Exercise goal:
The lines from the top of the data down to the line with "wardrobe: (528, 542)" should be repeated exactly, both ends included.

(Saved entries)
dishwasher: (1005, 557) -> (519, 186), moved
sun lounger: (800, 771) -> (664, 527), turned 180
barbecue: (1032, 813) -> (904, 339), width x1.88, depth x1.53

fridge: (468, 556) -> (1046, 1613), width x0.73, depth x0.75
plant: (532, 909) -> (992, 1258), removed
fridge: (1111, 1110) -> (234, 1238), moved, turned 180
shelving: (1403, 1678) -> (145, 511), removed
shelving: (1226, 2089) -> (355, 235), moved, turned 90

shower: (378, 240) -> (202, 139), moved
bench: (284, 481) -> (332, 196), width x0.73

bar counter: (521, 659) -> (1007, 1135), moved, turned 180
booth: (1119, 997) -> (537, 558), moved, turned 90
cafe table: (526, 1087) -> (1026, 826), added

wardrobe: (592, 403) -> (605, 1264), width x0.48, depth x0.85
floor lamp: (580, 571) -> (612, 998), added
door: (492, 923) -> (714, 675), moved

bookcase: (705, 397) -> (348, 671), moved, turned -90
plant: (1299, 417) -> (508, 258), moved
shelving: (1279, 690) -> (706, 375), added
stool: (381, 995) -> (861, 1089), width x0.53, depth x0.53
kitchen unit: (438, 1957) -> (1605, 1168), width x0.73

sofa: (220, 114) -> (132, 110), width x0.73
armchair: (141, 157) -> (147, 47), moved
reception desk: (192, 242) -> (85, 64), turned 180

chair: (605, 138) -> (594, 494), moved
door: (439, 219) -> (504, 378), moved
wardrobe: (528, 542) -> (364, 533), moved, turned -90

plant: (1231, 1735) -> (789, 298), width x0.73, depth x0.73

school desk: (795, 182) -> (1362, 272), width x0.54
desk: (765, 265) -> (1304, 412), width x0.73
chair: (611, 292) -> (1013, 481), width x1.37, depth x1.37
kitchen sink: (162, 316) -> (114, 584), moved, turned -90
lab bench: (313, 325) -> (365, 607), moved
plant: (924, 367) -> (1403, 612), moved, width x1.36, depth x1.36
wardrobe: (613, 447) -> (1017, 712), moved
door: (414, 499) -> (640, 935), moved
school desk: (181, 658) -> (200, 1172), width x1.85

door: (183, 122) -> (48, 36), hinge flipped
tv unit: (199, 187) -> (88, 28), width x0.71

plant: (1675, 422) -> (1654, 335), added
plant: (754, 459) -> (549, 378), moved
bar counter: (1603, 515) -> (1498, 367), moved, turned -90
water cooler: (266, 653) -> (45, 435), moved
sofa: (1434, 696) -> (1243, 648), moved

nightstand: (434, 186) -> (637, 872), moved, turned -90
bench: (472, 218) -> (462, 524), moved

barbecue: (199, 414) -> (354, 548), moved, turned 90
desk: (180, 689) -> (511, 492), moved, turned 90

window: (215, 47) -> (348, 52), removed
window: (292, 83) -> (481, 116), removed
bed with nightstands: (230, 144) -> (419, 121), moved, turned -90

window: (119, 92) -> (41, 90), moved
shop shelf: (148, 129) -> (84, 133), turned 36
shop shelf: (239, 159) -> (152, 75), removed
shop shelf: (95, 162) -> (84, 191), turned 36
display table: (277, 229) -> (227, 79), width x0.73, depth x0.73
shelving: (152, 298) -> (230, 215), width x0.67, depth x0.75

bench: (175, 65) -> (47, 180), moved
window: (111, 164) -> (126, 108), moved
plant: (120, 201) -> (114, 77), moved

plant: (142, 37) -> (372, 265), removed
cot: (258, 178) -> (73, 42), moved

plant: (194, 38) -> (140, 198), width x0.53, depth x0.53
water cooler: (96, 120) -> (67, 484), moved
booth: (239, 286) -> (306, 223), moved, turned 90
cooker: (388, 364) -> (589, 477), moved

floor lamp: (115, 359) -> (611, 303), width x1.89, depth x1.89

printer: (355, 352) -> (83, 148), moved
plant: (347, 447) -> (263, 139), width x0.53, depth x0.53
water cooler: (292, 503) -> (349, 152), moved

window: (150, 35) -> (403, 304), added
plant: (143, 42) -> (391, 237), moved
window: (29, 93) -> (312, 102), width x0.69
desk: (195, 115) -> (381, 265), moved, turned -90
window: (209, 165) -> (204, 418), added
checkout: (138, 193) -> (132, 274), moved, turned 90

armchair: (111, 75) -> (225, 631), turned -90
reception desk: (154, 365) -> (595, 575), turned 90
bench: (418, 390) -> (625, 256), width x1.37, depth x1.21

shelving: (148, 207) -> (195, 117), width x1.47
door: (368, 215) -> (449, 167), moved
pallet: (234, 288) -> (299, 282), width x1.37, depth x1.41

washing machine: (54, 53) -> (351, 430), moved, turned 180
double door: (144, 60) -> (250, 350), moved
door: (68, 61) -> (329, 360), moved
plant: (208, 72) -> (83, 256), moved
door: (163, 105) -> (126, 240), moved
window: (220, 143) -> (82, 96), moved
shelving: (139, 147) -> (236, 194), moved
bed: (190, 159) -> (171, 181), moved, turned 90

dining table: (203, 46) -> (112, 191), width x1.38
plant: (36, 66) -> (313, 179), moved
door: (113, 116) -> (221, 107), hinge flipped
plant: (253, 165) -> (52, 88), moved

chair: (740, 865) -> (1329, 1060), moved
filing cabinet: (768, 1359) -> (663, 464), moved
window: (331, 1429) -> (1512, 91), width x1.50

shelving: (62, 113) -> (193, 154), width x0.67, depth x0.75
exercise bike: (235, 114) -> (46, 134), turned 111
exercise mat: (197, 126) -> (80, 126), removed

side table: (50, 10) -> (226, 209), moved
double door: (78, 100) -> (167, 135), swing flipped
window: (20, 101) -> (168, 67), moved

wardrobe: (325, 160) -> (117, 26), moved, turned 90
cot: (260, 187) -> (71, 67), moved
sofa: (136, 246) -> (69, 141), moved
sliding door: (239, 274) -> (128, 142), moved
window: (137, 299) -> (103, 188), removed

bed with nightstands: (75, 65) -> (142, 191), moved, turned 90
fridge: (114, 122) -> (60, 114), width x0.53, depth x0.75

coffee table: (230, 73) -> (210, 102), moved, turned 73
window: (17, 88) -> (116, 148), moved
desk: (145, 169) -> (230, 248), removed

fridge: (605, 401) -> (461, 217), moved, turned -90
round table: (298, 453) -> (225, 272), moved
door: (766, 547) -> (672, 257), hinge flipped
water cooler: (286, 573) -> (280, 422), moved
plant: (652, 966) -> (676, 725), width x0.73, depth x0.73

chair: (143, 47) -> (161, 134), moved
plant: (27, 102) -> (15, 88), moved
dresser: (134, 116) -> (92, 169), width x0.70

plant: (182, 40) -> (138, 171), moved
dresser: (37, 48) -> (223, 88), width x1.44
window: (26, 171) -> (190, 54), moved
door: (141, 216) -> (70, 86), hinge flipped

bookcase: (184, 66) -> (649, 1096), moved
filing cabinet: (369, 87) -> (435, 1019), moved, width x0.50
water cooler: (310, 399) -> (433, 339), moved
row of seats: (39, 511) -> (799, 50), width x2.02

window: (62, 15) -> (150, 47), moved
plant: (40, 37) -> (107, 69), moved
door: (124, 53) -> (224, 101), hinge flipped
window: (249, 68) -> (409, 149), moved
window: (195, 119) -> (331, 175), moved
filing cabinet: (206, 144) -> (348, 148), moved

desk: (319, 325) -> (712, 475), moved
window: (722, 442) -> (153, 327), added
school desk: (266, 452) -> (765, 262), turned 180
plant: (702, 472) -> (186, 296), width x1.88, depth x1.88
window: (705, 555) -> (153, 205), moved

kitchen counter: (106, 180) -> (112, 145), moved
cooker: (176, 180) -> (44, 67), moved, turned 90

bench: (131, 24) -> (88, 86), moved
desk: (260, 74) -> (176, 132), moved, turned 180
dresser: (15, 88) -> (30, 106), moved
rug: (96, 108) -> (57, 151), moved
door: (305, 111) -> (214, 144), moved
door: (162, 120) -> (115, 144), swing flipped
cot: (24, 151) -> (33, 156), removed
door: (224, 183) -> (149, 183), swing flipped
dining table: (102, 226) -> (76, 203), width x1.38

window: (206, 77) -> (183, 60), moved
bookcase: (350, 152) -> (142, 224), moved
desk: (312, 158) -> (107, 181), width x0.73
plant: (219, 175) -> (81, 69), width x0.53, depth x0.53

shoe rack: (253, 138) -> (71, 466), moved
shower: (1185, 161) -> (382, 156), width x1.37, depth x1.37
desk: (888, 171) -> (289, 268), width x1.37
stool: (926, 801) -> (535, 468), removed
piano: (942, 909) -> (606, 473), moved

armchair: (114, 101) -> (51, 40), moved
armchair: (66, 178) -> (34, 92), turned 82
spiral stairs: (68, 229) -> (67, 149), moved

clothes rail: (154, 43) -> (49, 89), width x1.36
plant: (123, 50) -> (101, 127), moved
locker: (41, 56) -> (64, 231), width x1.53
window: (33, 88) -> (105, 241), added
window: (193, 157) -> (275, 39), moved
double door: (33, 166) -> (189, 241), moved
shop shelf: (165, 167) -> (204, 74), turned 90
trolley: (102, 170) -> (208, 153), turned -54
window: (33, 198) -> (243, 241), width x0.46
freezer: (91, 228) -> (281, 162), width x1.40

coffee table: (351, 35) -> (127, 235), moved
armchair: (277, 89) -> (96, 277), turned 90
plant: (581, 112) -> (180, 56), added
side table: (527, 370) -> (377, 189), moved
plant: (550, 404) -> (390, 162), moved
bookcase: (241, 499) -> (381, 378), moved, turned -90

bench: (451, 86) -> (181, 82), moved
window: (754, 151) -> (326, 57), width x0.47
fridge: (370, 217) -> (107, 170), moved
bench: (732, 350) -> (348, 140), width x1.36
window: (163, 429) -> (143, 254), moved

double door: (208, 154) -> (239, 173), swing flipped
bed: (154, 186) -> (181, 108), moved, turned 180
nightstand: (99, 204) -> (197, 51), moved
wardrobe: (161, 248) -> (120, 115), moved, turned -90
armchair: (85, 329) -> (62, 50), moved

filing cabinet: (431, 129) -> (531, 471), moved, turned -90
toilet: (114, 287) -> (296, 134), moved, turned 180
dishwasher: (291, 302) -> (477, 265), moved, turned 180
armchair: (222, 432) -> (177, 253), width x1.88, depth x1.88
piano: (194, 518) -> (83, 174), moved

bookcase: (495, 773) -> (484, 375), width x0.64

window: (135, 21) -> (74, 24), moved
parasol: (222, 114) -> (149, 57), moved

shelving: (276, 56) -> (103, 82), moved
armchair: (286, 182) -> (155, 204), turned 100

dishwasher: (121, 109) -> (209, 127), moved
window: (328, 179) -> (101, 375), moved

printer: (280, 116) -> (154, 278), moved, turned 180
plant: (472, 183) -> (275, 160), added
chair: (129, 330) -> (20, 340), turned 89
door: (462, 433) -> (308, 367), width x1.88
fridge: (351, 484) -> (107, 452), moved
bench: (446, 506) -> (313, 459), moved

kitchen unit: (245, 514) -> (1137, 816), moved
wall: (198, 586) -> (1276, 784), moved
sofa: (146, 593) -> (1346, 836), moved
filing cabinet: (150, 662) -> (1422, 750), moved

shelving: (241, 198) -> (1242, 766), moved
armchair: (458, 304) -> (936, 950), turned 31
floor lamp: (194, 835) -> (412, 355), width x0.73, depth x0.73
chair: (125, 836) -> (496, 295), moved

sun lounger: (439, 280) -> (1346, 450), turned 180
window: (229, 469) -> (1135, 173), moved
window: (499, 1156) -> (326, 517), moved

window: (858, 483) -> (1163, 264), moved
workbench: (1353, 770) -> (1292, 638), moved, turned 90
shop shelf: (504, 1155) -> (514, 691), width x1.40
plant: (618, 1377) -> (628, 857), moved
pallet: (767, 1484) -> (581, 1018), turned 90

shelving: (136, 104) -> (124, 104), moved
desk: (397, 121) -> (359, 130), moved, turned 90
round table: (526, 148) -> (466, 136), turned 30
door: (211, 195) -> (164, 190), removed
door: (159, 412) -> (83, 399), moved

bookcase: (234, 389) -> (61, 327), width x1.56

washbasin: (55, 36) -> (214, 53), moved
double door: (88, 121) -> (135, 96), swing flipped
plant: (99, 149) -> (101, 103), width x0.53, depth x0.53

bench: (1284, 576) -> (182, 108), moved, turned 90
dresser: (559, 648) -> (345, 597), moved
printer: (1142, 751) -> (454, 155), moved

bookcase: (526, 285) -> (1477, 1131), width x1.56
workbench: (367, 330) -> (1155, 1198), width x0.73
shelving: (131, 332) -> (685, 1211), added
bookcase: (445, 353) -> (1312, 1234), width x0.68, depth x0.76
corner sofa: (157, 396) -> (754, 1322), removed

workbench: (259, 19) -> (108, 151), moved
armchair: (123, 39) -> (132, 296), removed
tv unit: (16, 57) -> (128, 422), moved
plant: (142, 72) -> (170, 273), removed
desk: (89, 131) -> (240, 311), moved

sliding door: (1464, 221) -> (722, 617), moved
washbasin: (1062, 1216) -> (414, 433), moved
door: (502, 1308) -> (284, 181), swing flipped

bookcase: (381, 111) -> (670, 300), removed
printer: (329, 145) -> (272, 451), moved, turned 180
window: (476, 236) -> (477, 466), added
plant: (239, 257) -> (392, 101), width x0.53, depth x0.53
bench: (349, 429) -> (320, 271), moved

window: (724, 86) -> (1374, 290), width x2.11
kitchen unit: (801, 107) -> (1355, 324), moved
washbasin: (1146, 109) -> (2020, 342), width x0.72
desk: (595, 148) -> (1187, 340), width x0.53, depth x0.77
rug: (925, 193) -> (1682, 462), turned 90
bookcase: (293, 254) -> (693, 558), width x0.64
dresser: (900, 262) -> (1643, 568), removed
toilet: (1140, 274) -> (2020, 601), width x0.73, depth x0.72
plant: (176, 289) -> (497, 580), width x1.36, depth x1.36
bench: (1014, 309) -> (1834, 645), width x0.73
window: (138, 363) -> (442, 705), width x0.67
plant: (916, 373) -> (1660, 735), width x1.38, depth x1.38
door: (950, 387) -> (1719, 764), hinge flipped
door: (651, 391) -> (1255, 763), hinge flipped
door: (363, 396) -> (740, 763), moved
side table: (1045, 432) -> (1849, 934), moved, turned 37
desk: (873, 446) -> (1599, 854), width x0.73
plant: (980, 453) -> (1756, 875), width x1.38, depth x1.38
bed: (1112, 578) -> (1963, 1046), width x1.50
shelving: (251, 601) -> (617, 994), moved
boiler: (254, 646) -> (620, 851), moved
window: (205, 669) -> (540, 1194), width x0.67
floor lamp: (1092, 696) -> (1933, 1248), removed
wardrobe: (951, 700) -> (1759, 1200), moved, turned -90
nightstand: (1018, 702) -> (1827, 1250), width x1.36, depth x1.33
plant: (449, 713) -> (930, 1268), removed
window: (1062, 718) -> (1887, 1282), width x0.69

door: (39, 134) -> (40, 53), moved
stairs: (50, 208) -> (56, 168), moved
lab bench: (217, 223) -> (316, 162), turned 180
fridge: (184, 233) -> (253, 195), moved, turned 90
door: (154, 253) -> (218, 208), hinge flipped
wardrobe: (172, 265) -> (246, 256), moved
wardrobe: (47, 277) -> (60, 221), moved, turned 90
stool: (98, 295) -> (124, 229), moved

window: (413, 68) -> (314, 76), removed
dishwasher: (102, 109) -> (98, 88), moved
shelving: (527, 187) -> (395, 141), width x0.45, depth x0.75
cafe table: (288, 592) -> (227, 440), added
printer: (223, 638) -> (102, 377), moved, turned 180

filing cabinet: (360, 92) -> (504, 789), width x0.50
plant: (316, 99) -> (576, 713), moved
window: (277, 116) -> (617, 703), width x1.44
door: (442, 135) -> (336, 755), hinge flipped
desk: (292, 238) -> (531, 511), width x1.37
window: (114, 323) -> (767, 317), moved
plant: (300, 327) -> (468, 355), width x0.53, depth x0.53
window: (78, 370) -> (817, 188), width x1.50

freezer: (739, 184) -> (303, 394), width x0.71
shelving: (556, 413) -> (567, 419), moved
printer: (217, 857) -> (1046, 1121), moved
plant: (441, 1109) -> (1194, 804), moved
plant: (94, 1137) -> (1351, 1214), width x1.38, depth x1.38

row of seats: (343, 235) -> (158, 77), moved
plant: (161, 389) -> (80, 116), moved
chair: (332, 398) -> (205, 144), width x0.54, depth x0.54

Task response:
dishwasher: (1005, 557) -> (519, 186), moved
sun lounger: (800, 771) -> (664, 527), turned 180
barbecue: (1032, 813) -> (904, 339), width x1.88, depth x1.53

fridge: (468, 556) -> (1046, 1613), width x0.73, depth x0.75
plant: (532, 909) -> (992, 1258), removed
fridge: (1111, 1110) -> (234, 1238), moved, turned 180
shelving: (1403, 1678) -> (145, 511), removed
shelving: (1226, 2089) -> (355, 235), moved, turned 90

shower: (378, 240) -> (202, 139), moved
bench: (284, 481) -> (332, 196), width x0.73

bar counter: (521, 659) -> (1007, 1135), moved, turned 180
booth: (1119, 997) -> (537, 558), moved, turned 90
cafe table: (526, 1087) -> (1026, 826), added

wardrobe: (592, 403) -> (605, 1264), width x0.48, depth x0.85
floor lamp: (580, 571) -> (612, 998), added
door: (492, 923) -> (714, 675), moved

bookcase: (705, 397) -> (348, 671), moved, turned -90
plant: (1299, 417) -> (508, 258), moved
shelving: (1279, 690) -> (706, 375), added
stool: (381, 995) -> (861, 1089), width x0.53, depth x0.53
kitchen unit: (438, 1957) -> (1605, 1168), width x0.73

sofa: (220, 114) -> (132, 110), width x0.73
armchair: (141, 157) -> (147, 47), moved
reception desk: (192, 242) -> (85, 64), turned 180

chair: (605, 138) -> (594, 494), moved
door: (439, 219) -> (504, 378), moved
wardrobe: (528, 542) -> (364, 533), moved, turned -90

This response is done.